Stored data entries:
>>

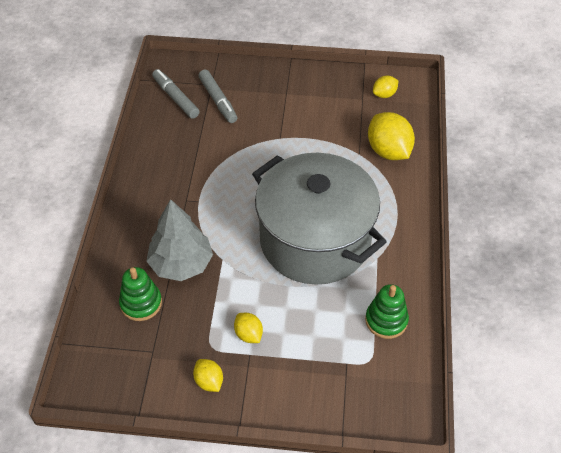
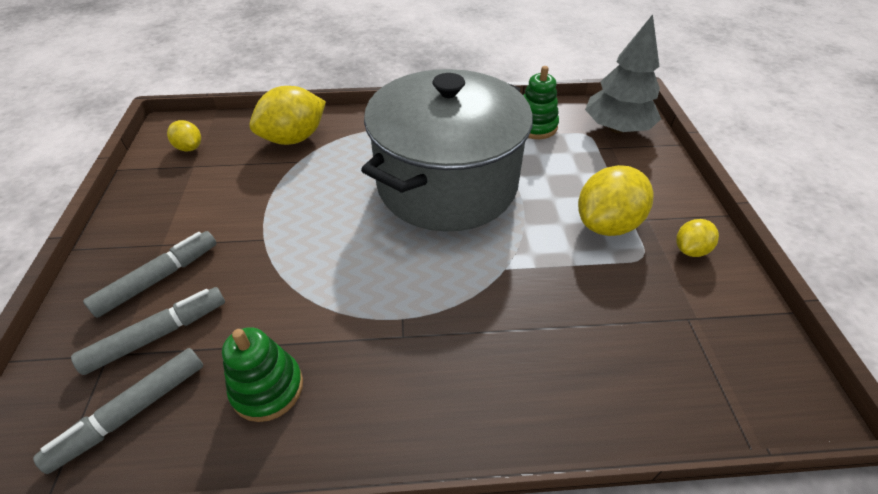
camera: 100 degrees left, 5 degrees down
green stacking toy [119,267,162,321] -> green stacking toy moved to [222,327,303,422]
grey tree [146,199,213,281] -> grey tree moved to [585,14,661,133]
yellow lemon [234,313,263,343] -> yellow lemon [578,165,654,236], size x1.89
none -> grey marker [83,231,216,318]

<<
>>

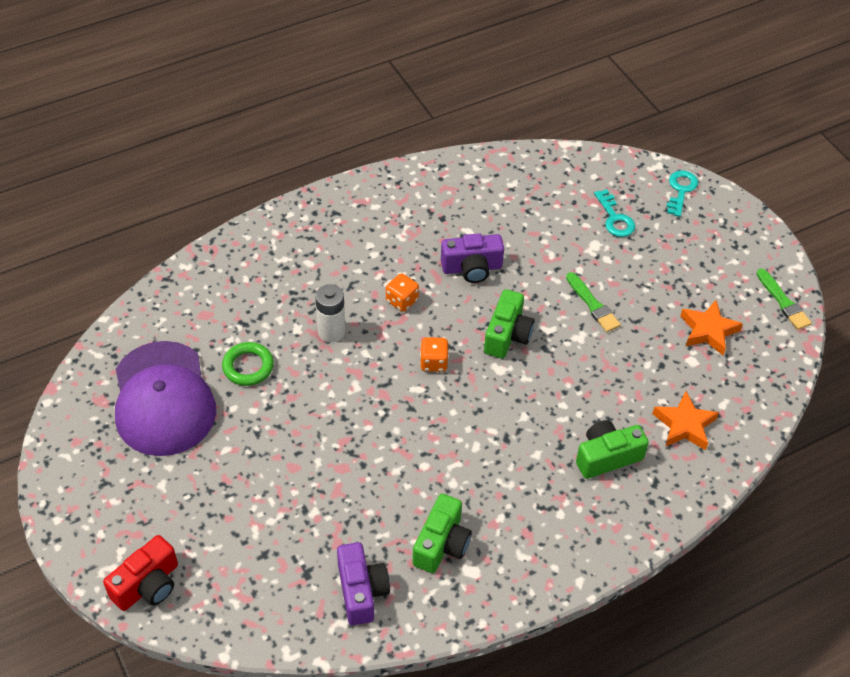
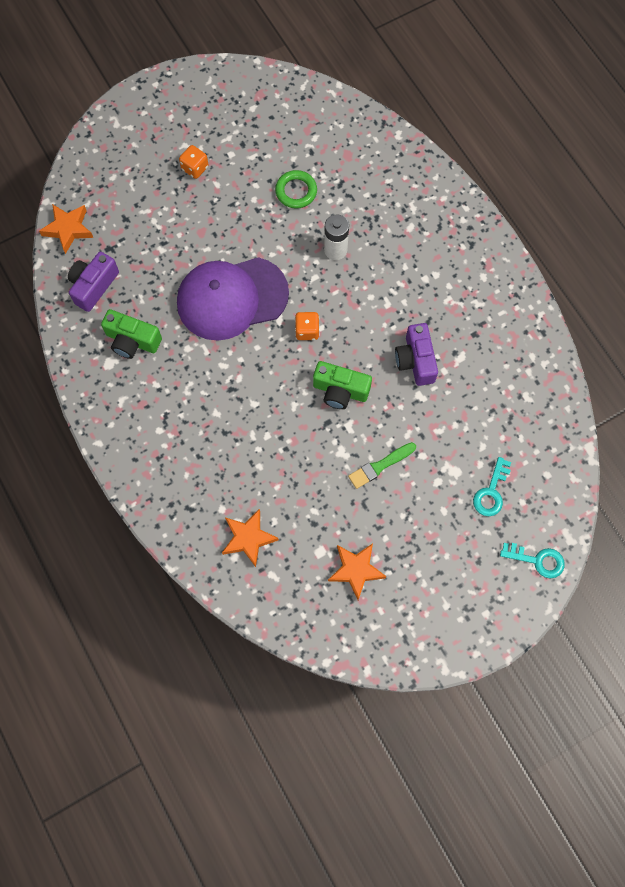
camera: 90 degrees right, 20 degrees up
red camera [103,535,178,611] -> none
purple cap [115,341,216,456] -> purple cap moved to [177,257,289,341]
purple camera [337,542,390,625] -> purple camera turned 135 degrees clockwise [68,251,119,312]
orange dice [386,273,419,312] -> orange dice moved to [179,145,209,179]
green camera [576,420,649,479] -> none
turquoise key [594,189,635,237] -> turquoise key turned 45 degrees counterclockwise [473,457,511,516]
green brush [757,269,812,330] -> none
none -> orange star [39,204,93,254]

<<
>>

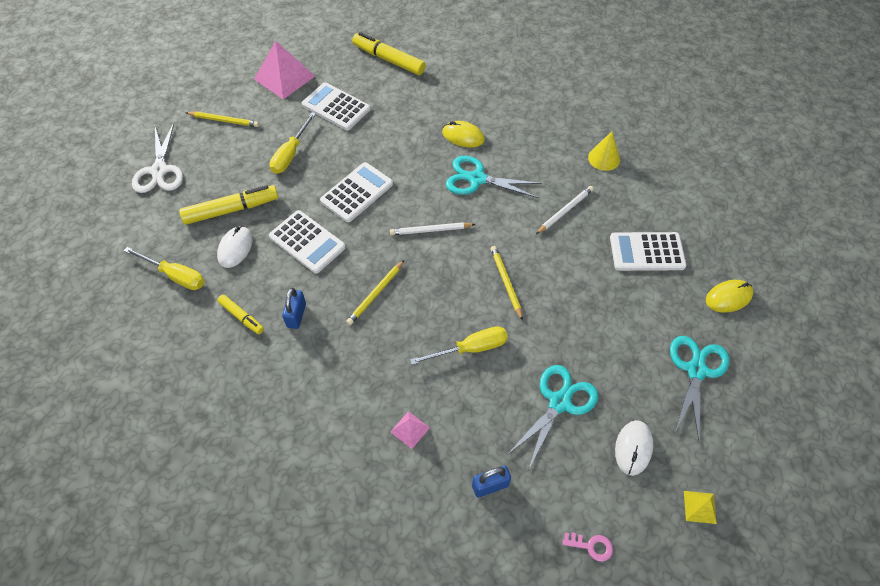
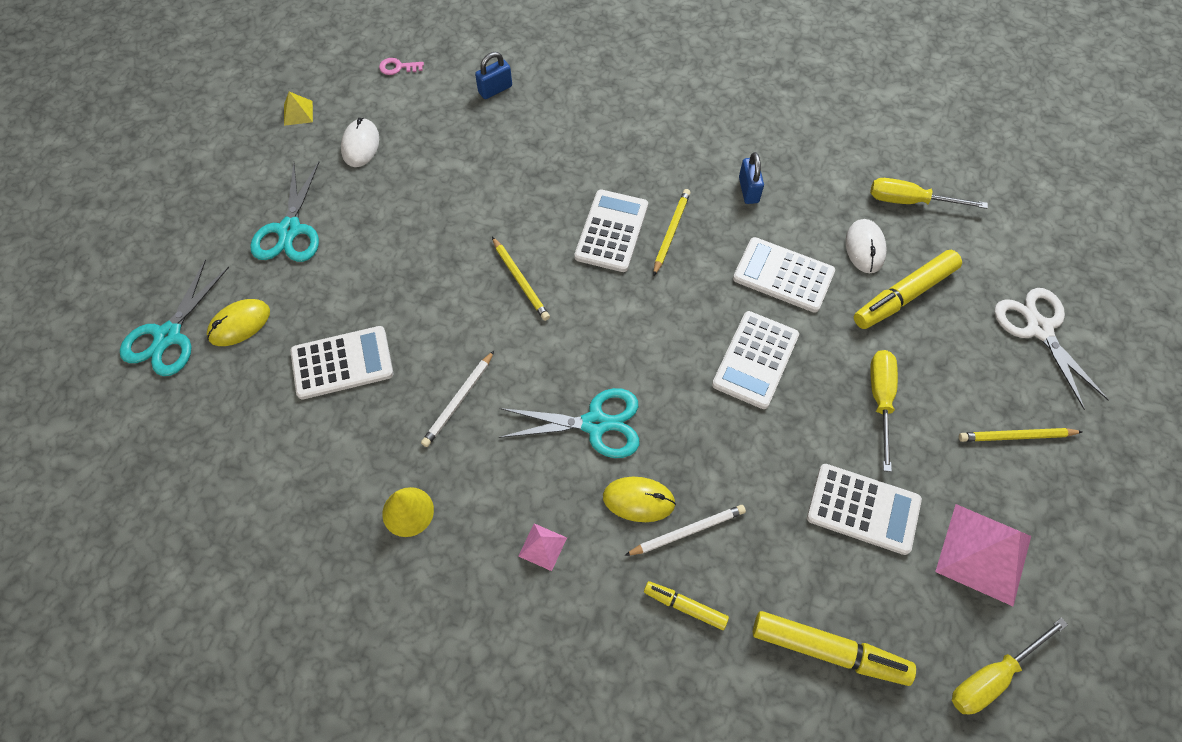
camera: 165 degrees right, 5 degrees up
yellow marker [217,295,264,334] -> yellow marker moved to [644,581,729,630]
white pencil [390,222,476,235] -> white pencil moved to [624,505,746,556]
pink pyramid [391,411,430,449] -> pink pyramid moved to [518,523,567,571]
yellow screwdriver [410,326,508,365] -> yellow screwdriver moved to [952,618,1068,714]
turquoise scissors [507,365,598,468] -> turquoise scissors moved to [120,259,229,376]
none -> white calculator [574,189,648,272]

<<

Exercise objective |
From the records above, print exactly the lines that run from the line with "camera: 100 degrees left, 5 degrees down" to the line with "grey tree [146,199,213,281]", inclusive.

Exercise output |
camera: 100 degrees left, 5 degrees down
green stacking toy [119,267,162,321] -> green stacking toy moved to [222,327,303,422]
grey tree [146,199,213,281] -> grey tree moved to [585,14,661,133]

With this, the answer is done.